### TASK DESCRIPTION
Pictures stay out; everything else in the records below is to be repeated exactly.

### MATERIAL PROVIDED
******************************

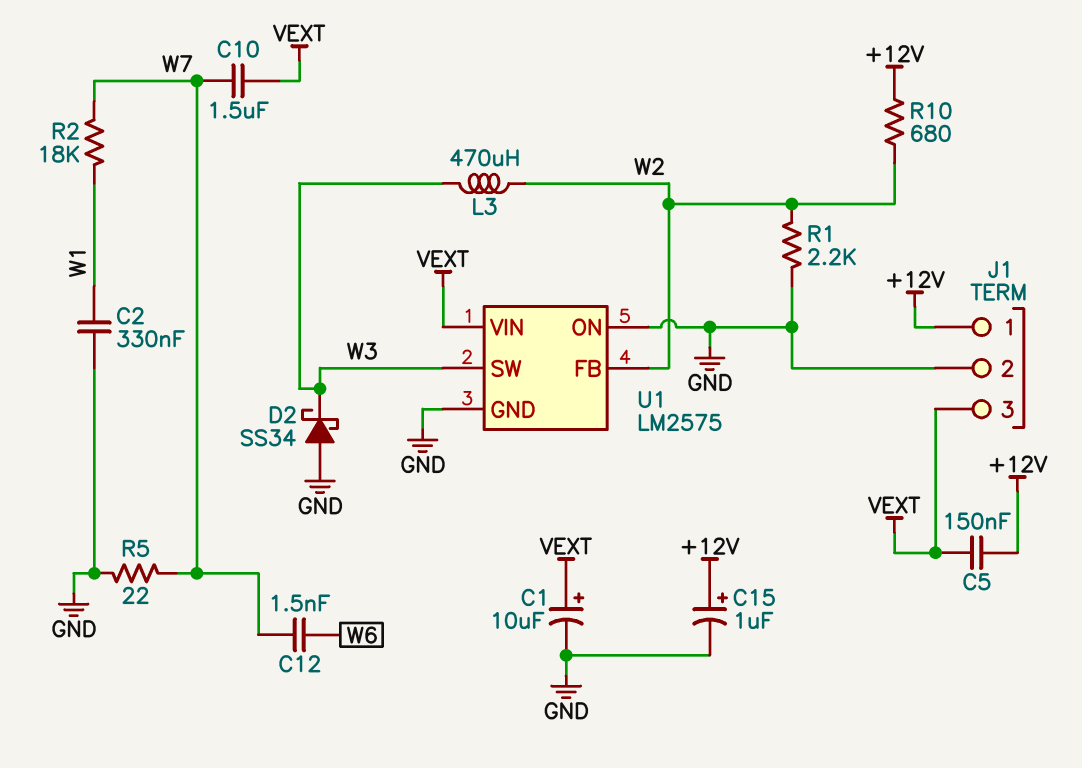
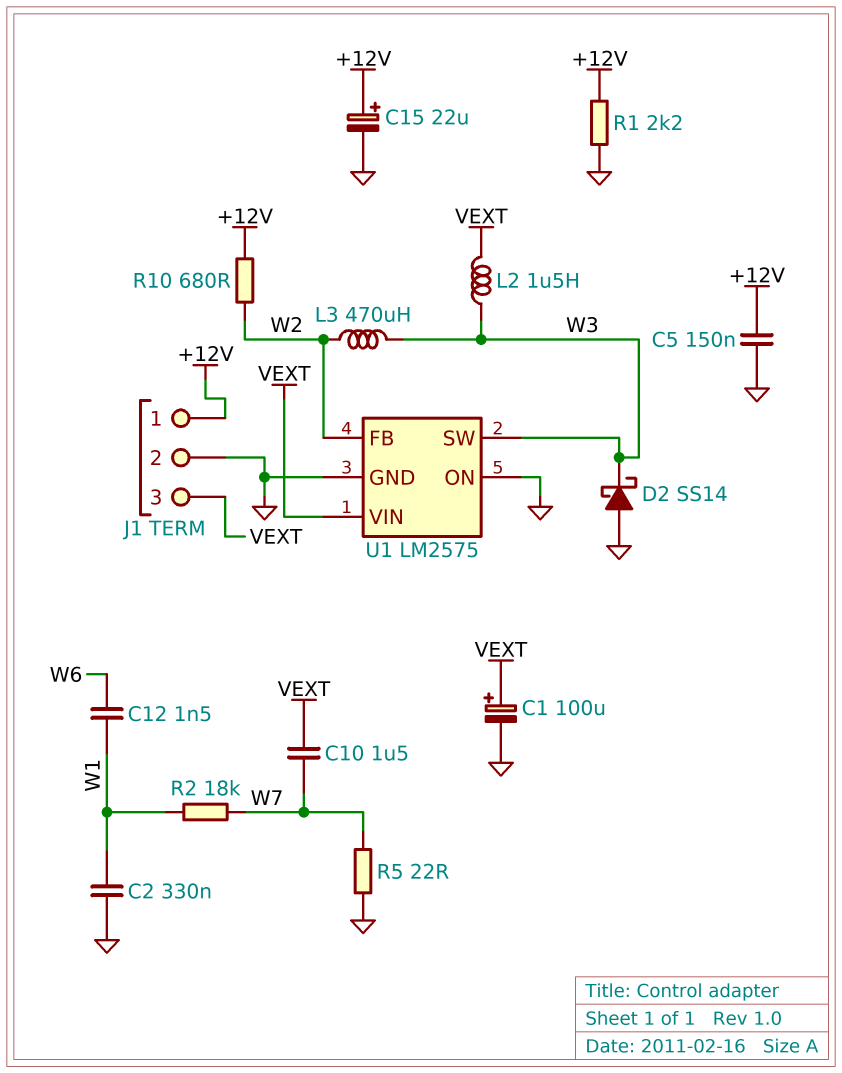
C1: 10uF (plus VEXT, minus GND) -> 100uF (plus VEXT, minus GND)
C5: 150nF (+12V, VEXT) -> 150nF (+12V, GND)
C12: 1.5nF (W6, W7) -> 1.5nF (W1, W6)
C15: 1uF (plus +12V, minus GND) -> 22uF (plus +12V, minus GND)
D2: schottky SS34 (A GND, K W3) -> schottky SS14 (A GND, K W3)
L2: none -> 1.5uH (VEXT, W3)
R1: 2.2k (GND, W2) -> 2.2k (+12V, GND)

******************************

### WRITTEN ANSWER
C1: 10uF (plus VEXT, minus GND) -> 100uF (plus VEXT, minus GND)
C5: 150nF (+12V, VEXT) -> 150nF (+12V, GND)
C12: 1.5nF (W6, W7) -> 1.5nF (W1, W6)
C15: 1uF (plus +12V, minus GND) -> 22uF (plus +12V, minus GND)
D2: schottky SS34 (A GND, K W3) -> schottky SS14 (A GND, K W3)
L2: none -> 1.5uH (VEXT, W3)
R1: 2.2k (GND, W2) -> 2.2k (+12V, GND)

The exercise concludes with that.